> Exercise instructions
Wherever the string "degrees" appears in the entries below, return the line that holds it.

(Coordinate-based object records)
--- START ---
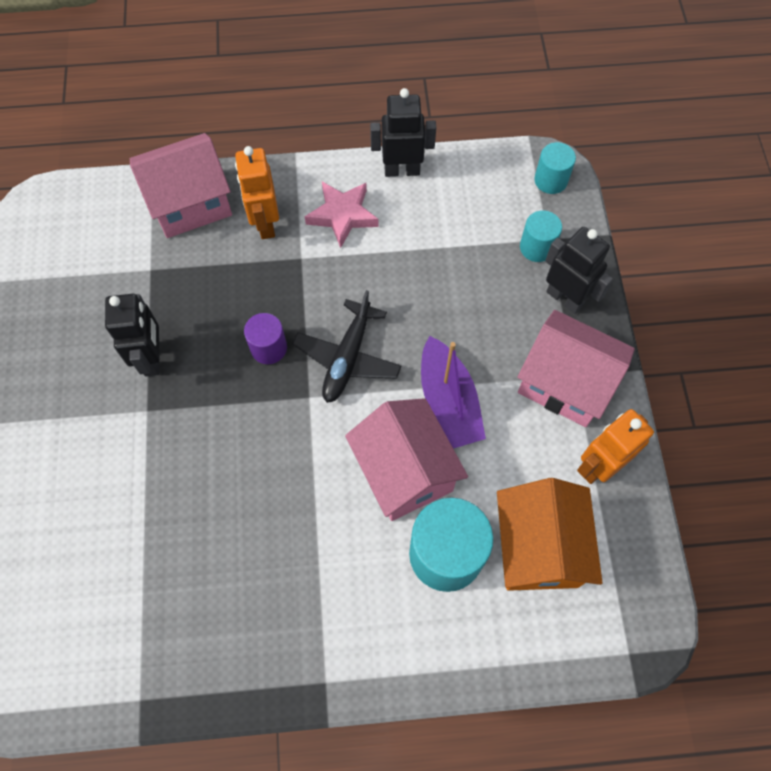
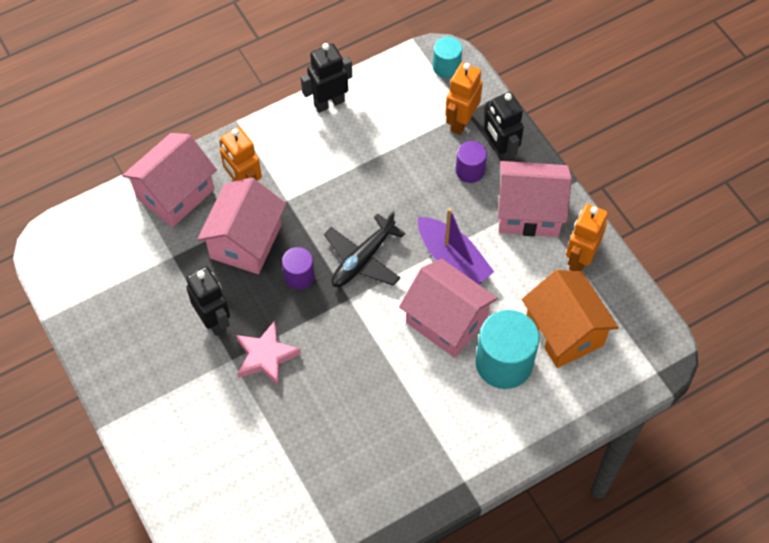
camera: 25 degrees left, 5 degrees down
(233, 285) = (246, 241): none -> pink house
(342, 215) = (301, 155): pink star -> pink star (266, 357)
(347, 358) = (362, 259): black plane -> black plane turned 45 degrees clockwise
(519, 306) = (470, 171): none -> purple cylinder
(537, 247) = (461, 122): turquoise cylinder -> orange robot
(565, 298) = (499, 151): black robot -> black robot turned 135 degrees counterclockwise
--- END ---
> Response
camera: 25 degrees left, 5 degrees down
(347, 358) = (362, 259): black plane -> black plane turned 45 degrees clockwise
(565, 298) = (499, 151): black robot -> black robot turned 135 degrees counterclockwise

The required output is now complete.